Activity: Every line from the one with "C5: 3.3nF (3V3, RESET) -> 3.3nF (COM, RESET)" through the end of the records below should be restated word for word, and nothing outside that span.
Data provided START
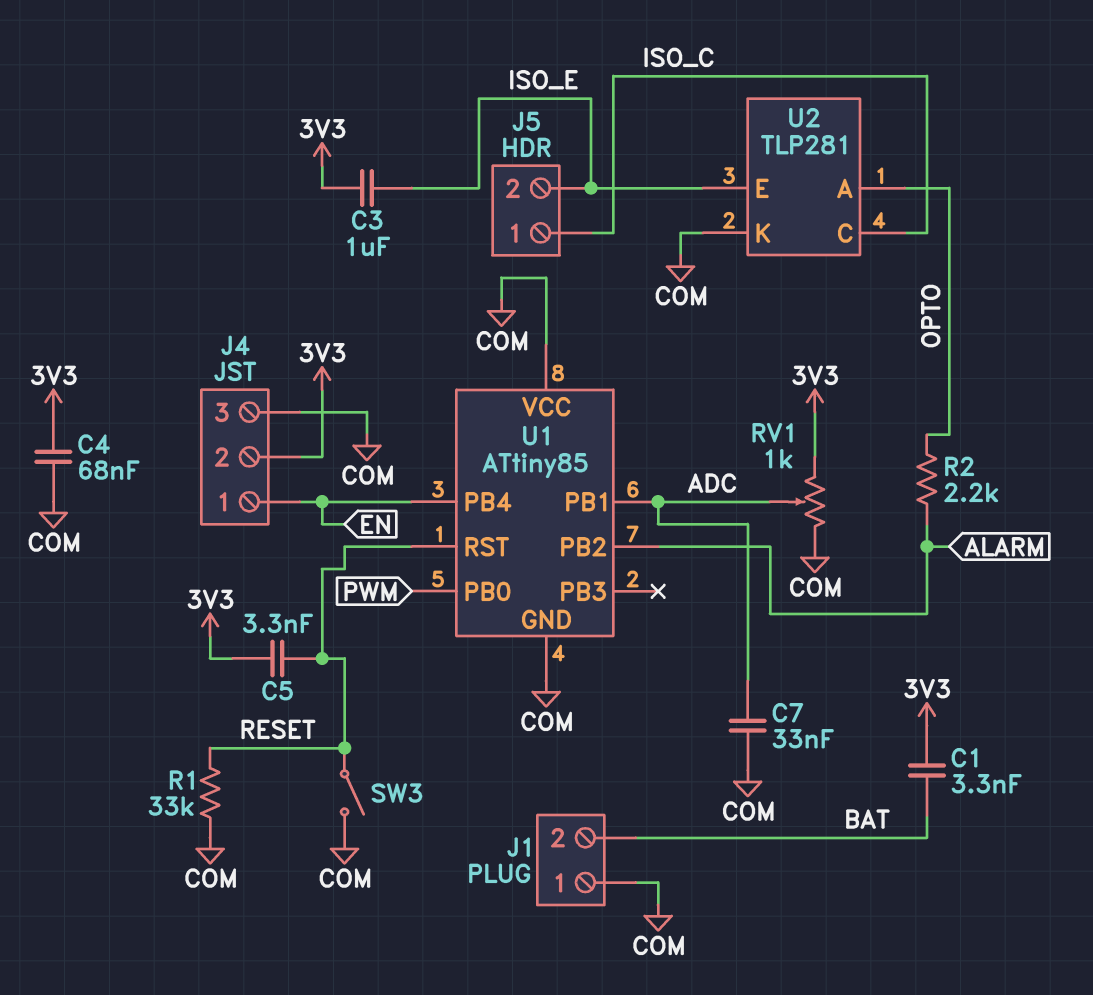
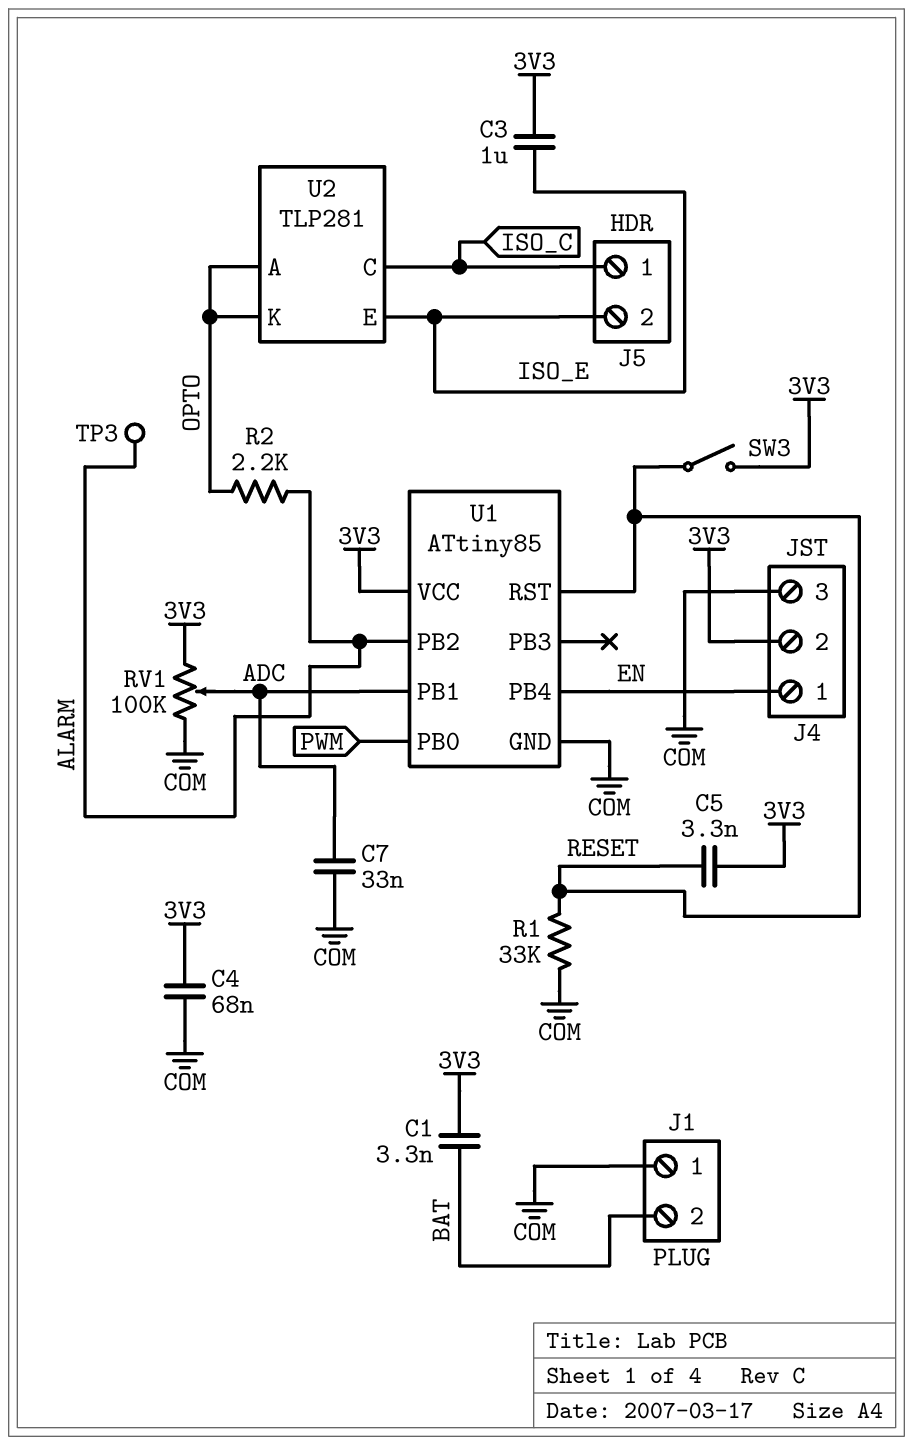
RV1: 1k (3V3, COM, wiper ADC) -> 100k (3V3, COM, wiper ADC)
SW3: switch (COM, RESET) -> switch (3V3, RESET)
TP3: none -> test point (ALARM)
U1 pin VCC: COM -> 3V3
U2 pin K: COM -> OPTO

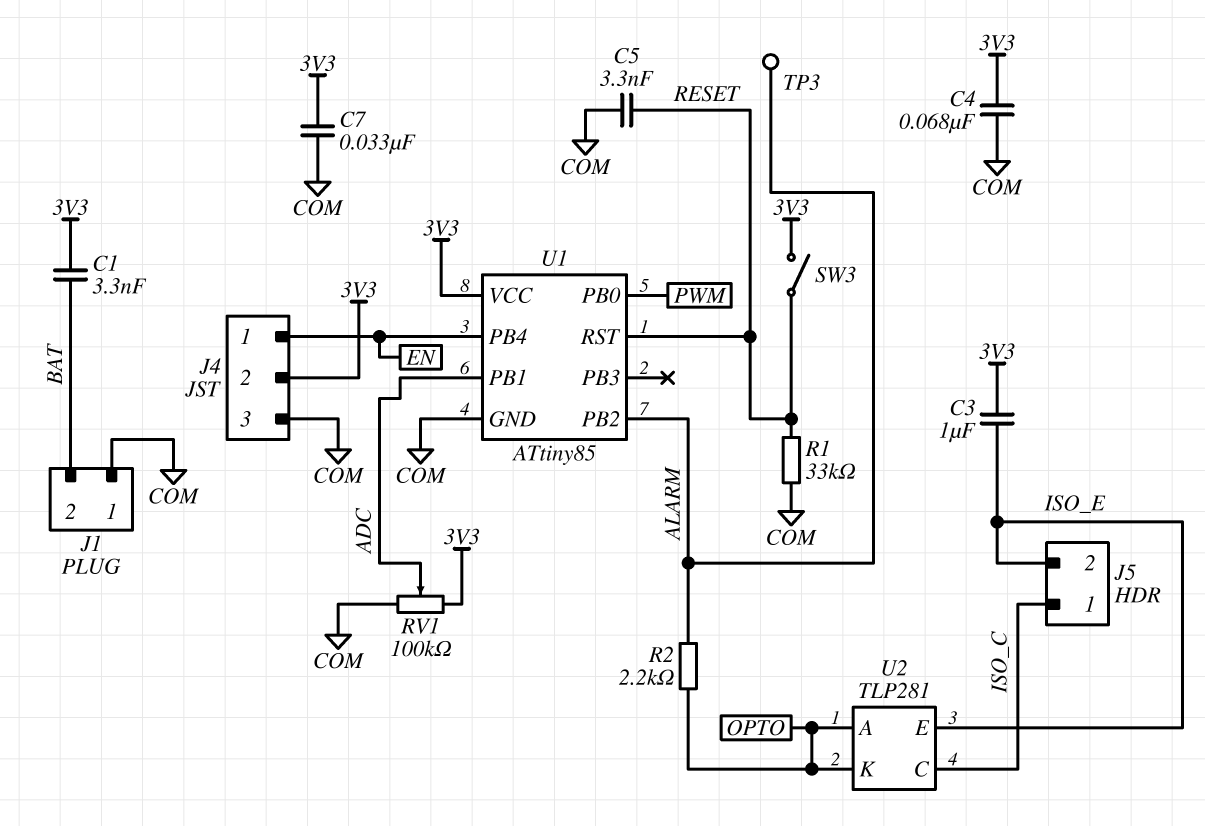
C5: 3.3nF (3V3, RESET) -> 3.3nF (COM, RESET)
C7: 33nF (ADC, COM) -> 33nF (3V3, COM)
Data provided END
Output of the task:
C5: 3.3nF (3V3, RESET) -> 3.3nF (COM, RESET)
C7: 33nF (ADC, COM) -> 33nF (3V3, COM)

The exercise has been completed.